- _EXERCISE OBJECTIVE_: Determine how many lines of the entries include the word "bear", and report that number with no further text.

── EXERCISE INPUT

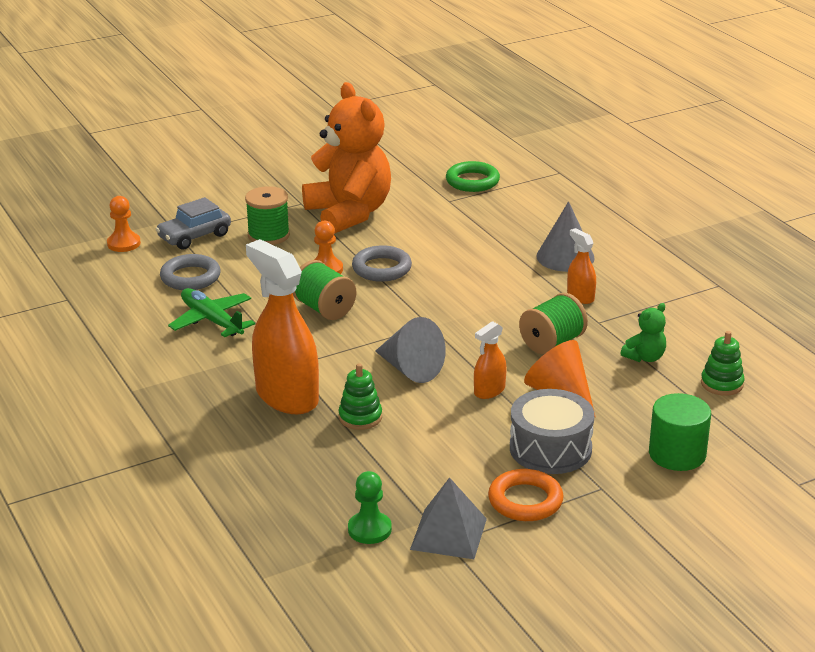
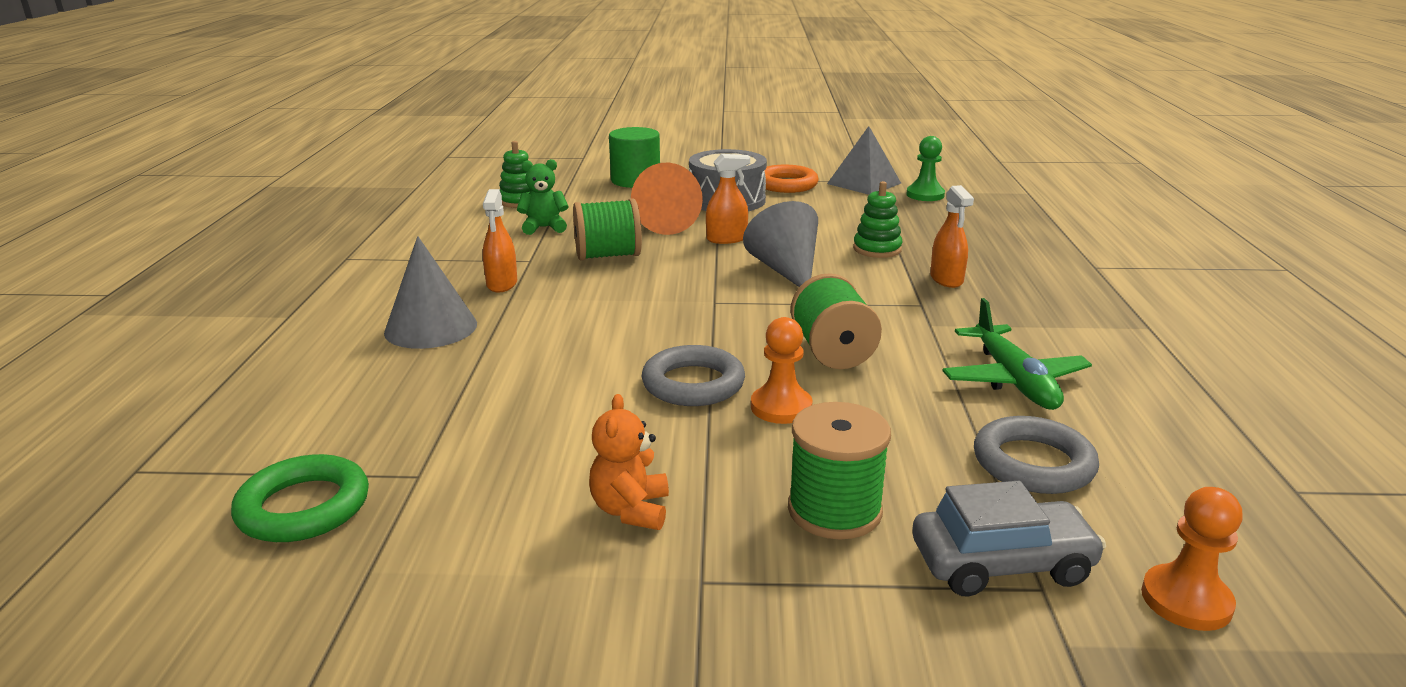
camera: 150 degrees left, 5 degrees down
(286, 396) = (946, 279): orange spray bottle -> orange spray bottle, size x0.48
(349, 213) = (631, 510): orange teddy bear -> orange teddy bear, size x0.41

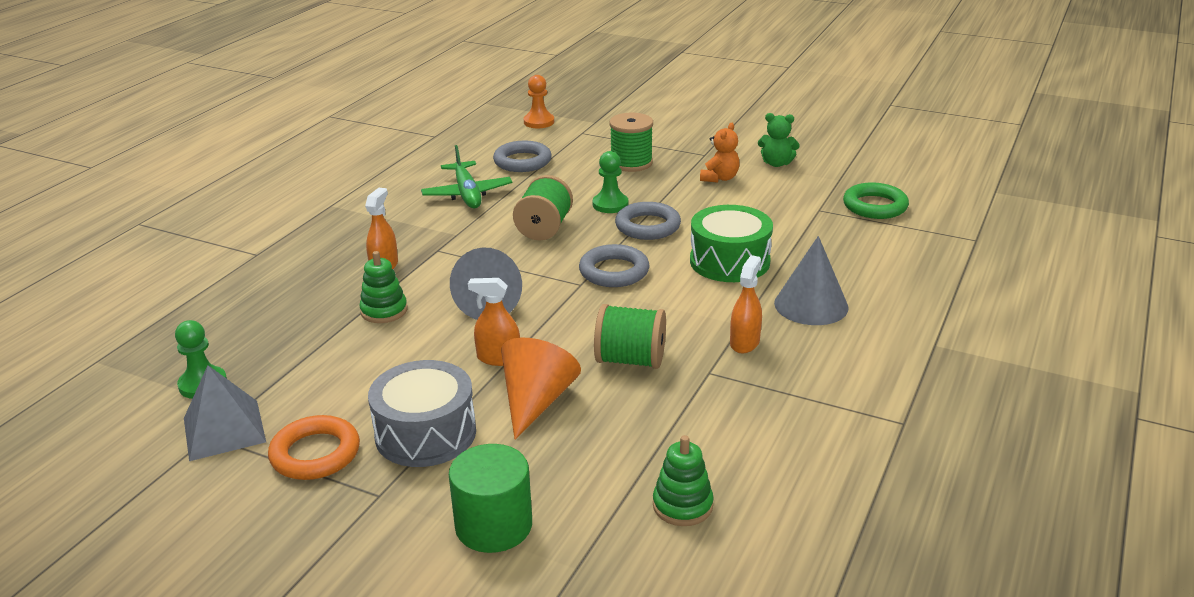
camera: 155 degrees left, 5 degrees up
(544, 228) = (674, 428): green teddy bear -> green teddy bear (776, 163)
(548, 357) = (729, 261): none -> green drum
(688, 320) = (614, 271): none -> grey ring
(781, 407) = (610, 204): orange pawn -> green pawn
(1001, 563) = (586, 139): grey car -> none
(1013, 380) = (467, 194): green plane -> green plane turned 150 degrees clockwise

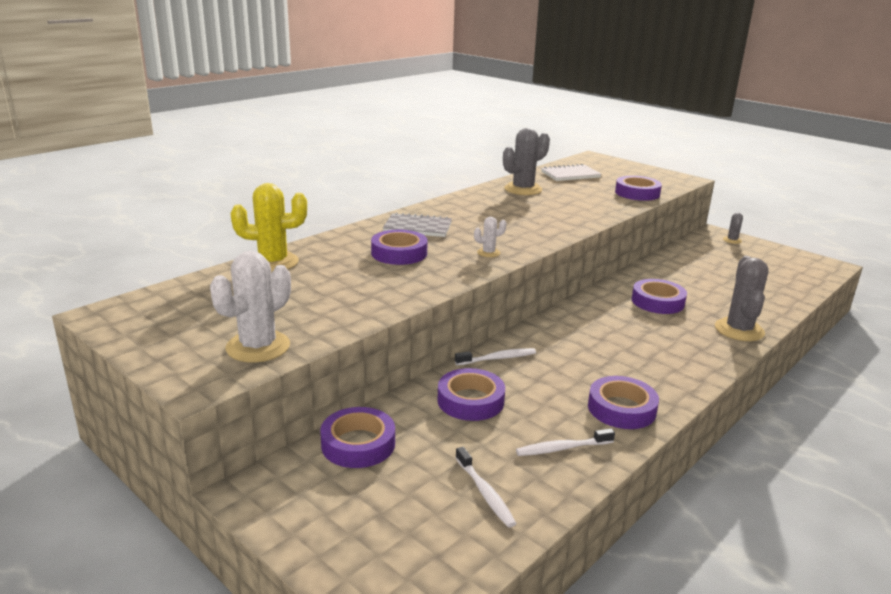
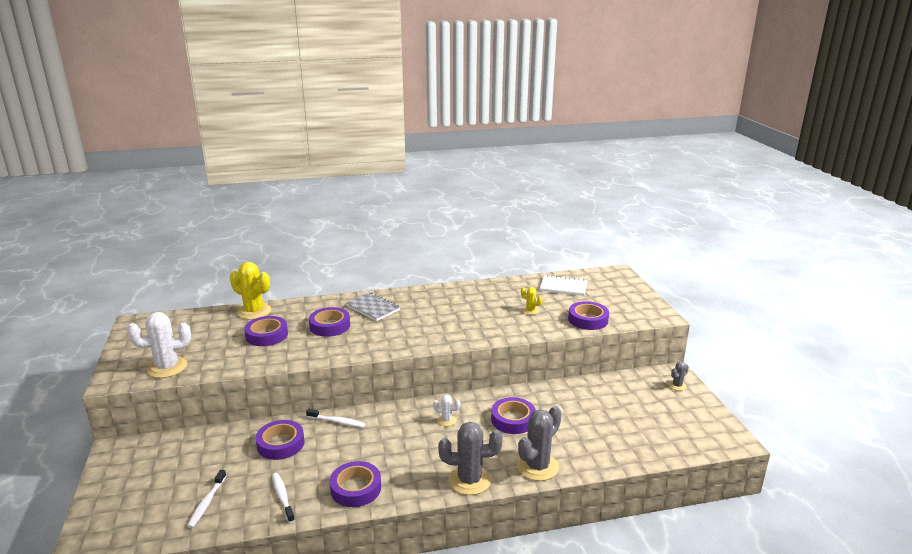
camera: 35 degrees right, 0 degrees up
(358, 444) = (191, 445): purple tape -> purple tape (266, 335)
(488, 253) = (383, 342): white cactus -> white cactus (446, 420)
(523, 189) = (500, 292): grey cactus -> grey cactus (469, 480)
(562, 448) = (282, 497): white toothbrush -> white toothbrush turned 45 degrees clockwise
(577, 197) = (530, 311): none -> yellow cactus

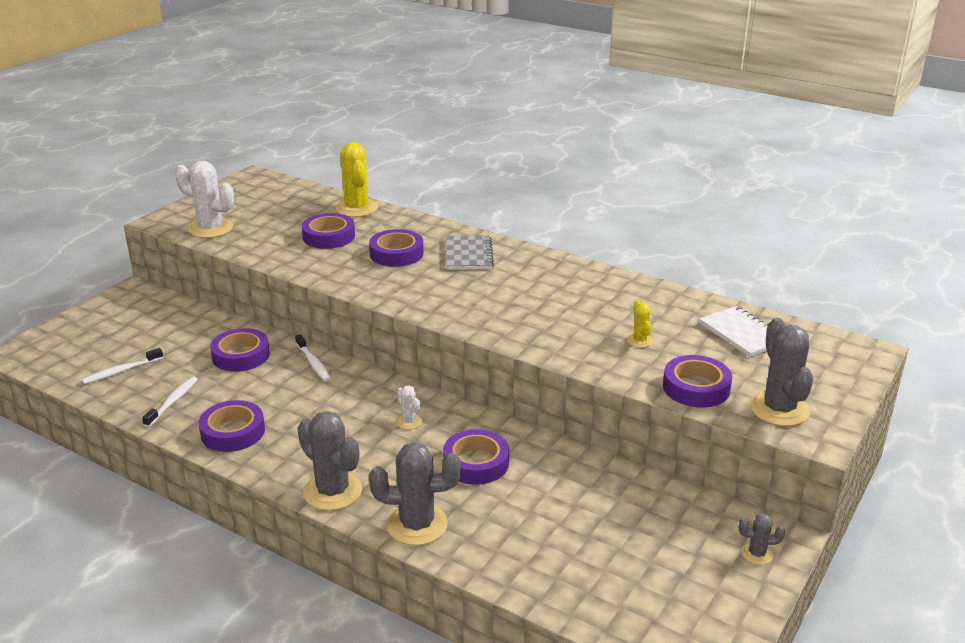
camera: 45 degrees right, 5 degrees up
(630, 312) = (779, 409): none -> grey cactus

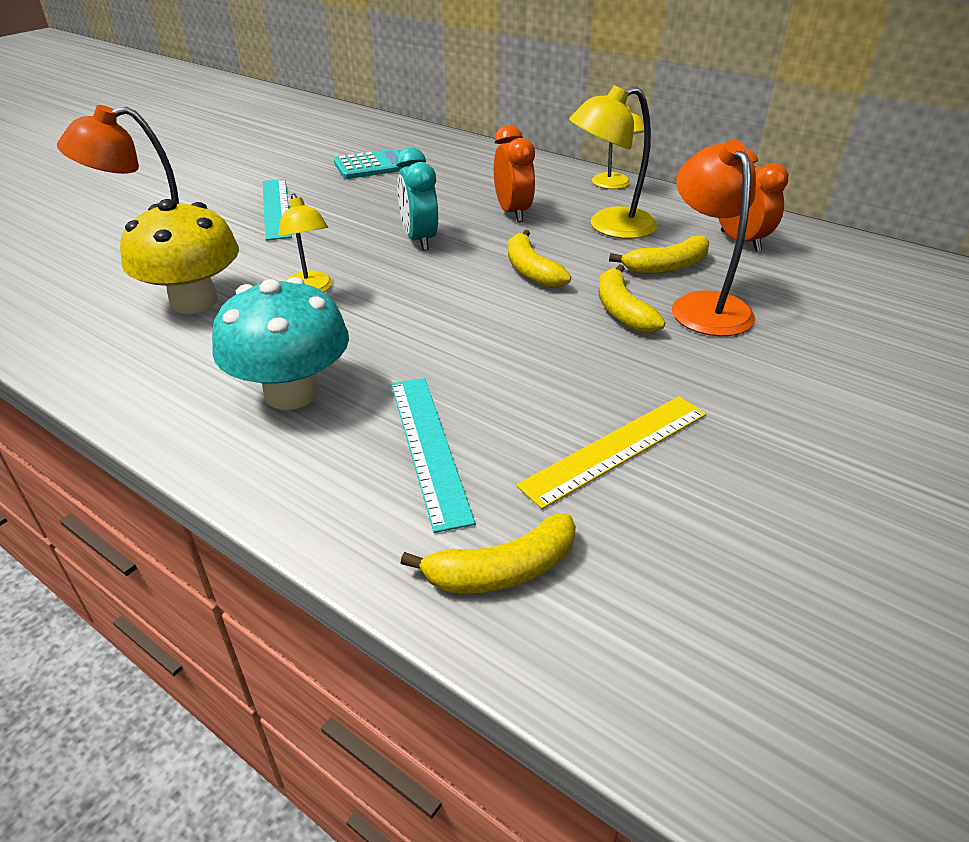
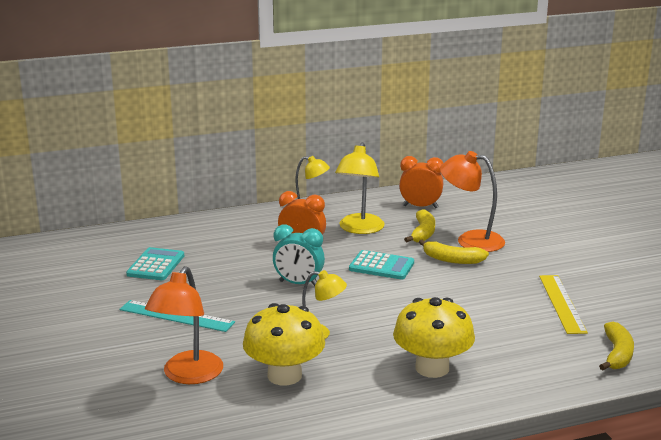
camera: 55 degrees left, 15 degrees down
(292, 393) = (432, 368): turquoise mushroom -> yellow mushroom
(429, 447) = (519, 345): turquoise ruler -> none
(531, 270) = (381, 266): yellow banana -> turquoise calculator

────

- _PROBLEM SOLUTION_: 2